Exercise details: Every line below that mentions the word "none" should be copied out.
(Dataset records)
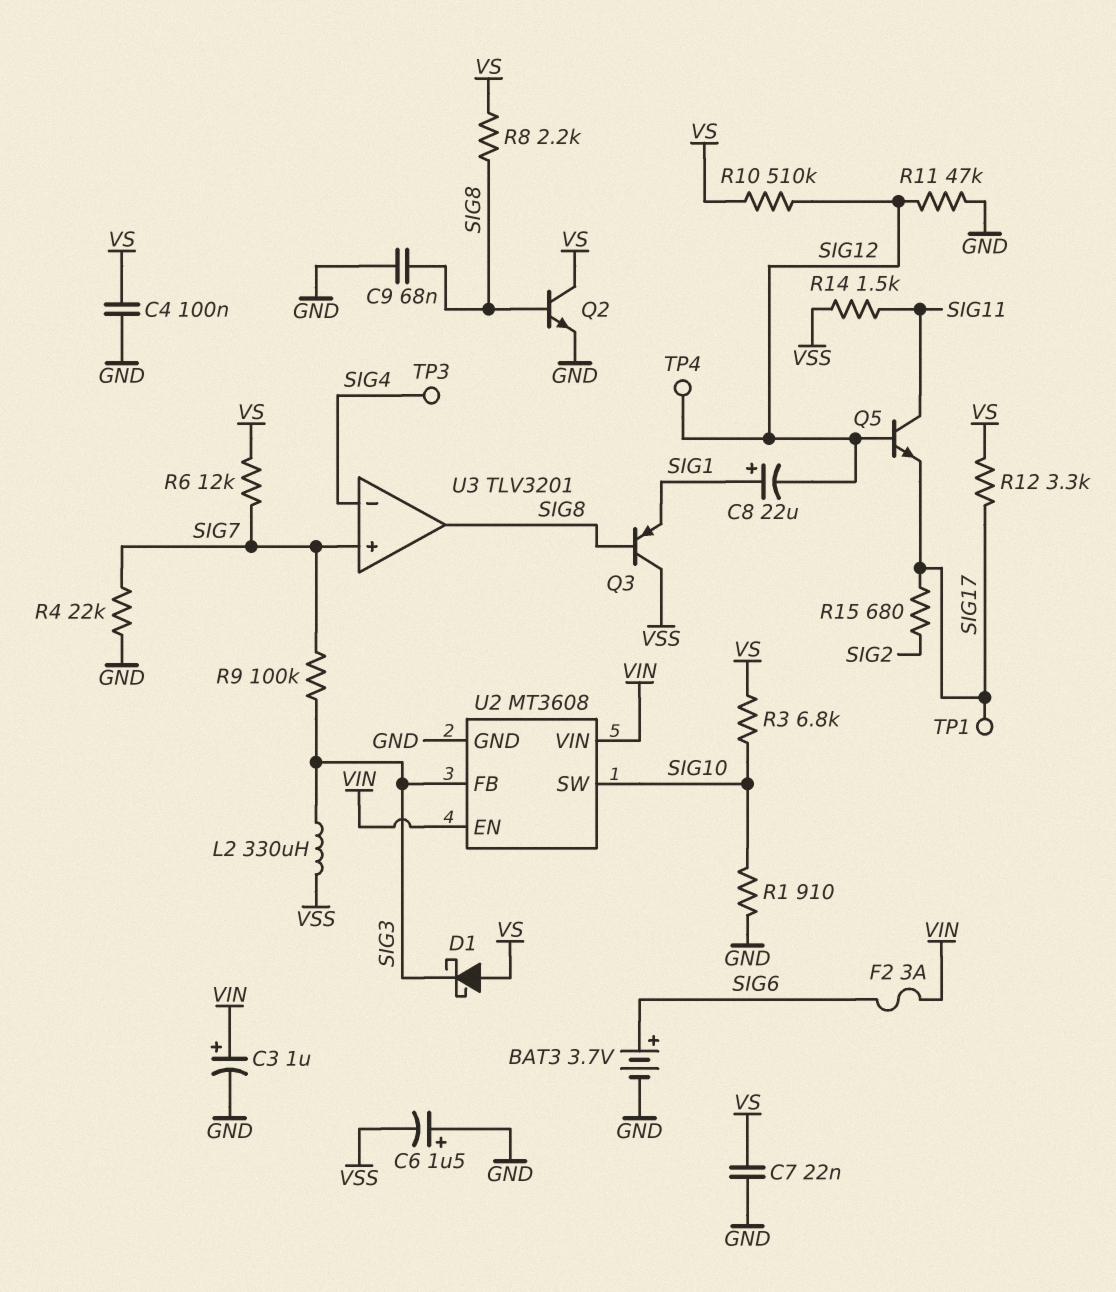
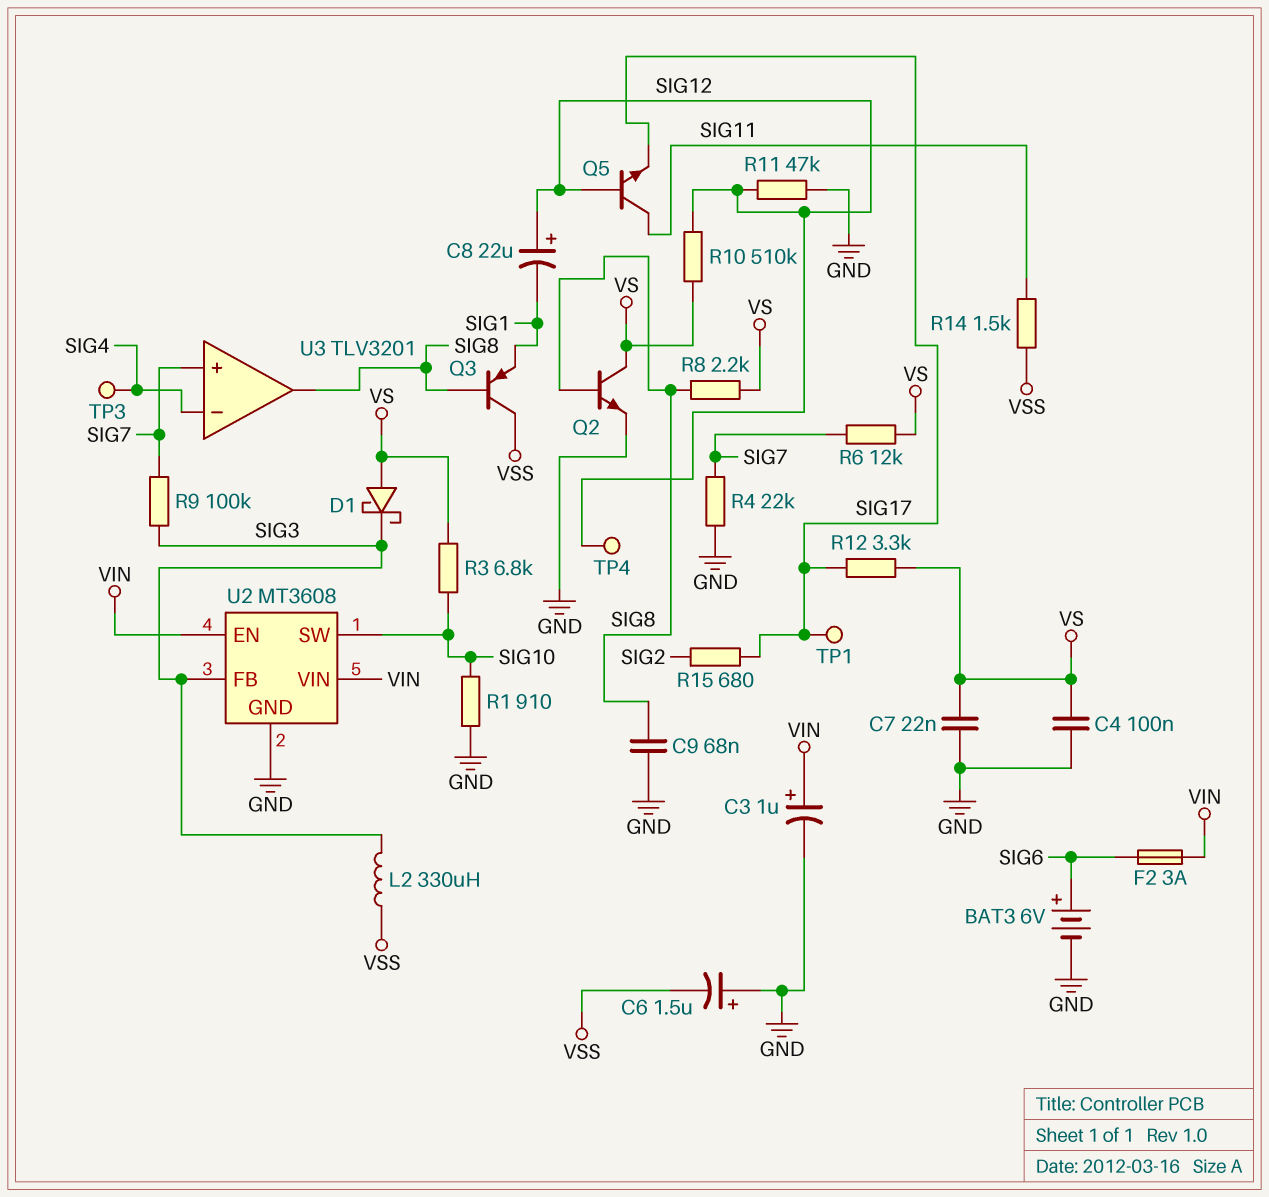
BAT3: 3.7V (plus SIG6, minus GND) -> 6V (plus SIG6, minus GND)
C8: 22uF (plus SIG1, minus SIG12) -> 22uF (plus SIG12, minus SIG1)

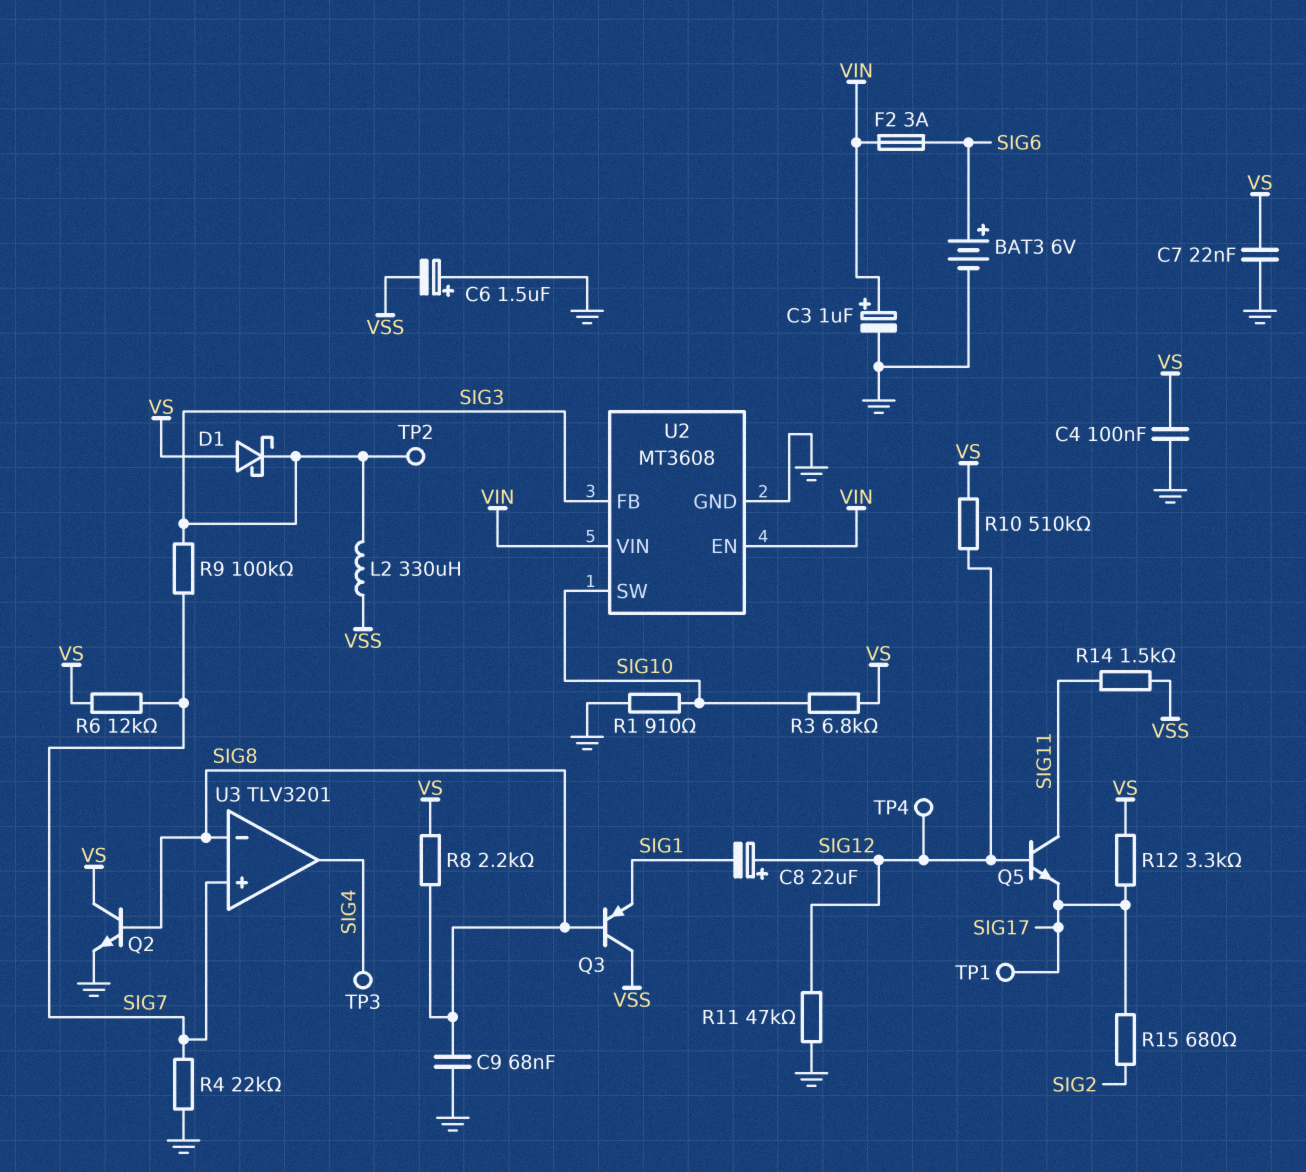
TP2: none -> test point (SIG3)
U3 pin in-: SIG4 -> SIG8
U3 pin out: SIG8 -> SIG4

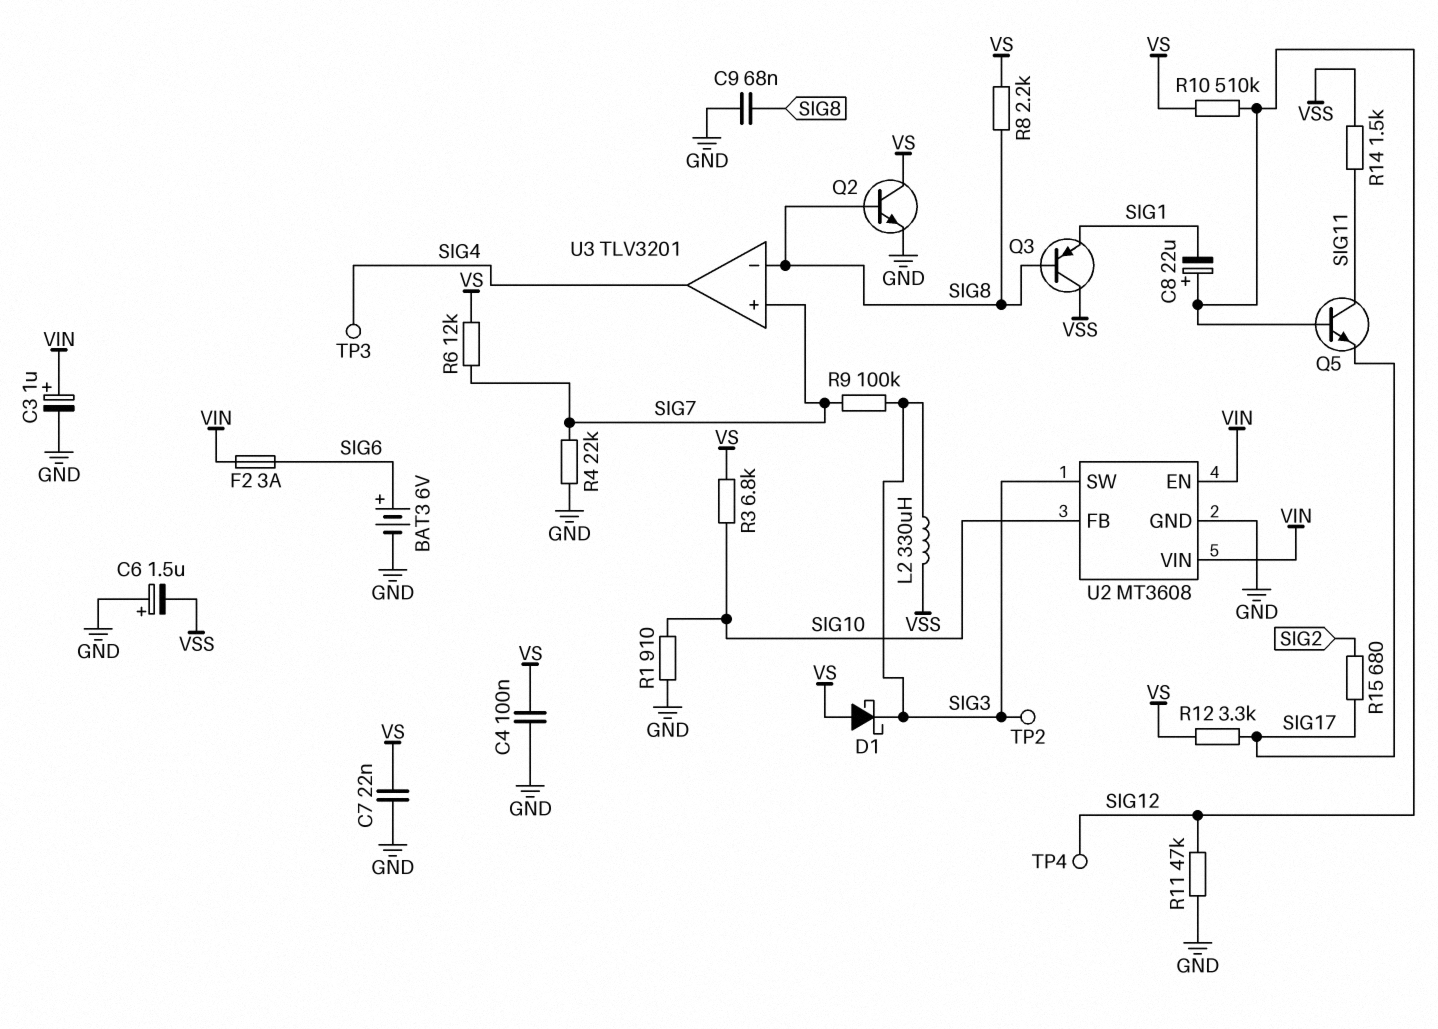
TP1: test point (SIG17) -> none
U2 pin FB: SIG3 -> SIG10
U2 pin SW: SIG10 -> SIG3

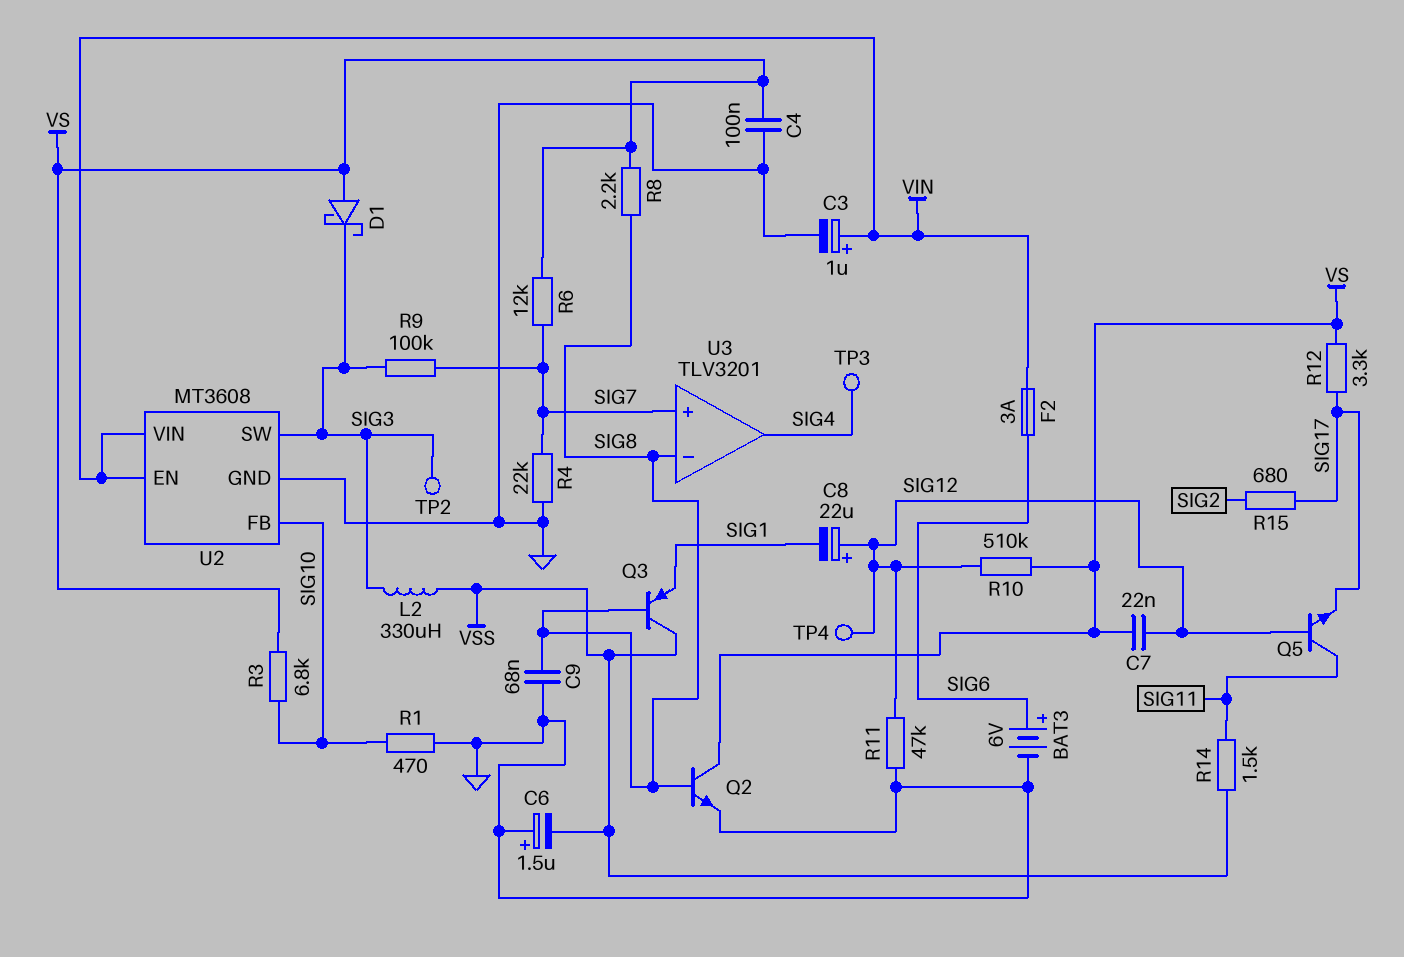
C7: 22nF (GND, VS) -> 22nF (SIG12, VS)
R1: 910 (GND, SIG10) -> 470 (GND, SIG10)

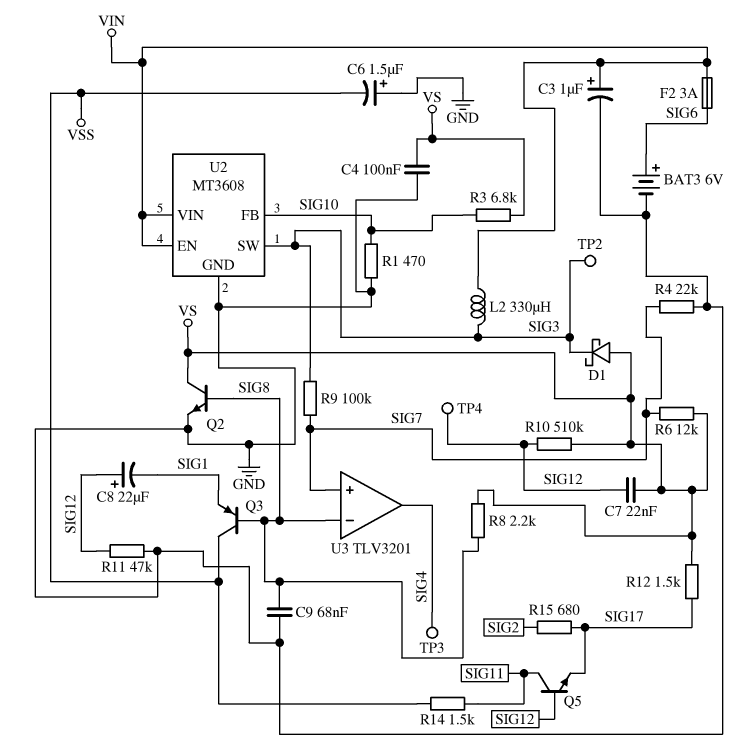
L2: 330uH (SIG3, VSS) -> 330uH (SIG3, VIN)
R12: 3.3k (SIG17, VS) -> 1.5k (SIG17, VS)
(End Dataset records)
Solution:
TP2: none -> test point (SIG3)
TP1: test point (SIG17) -> none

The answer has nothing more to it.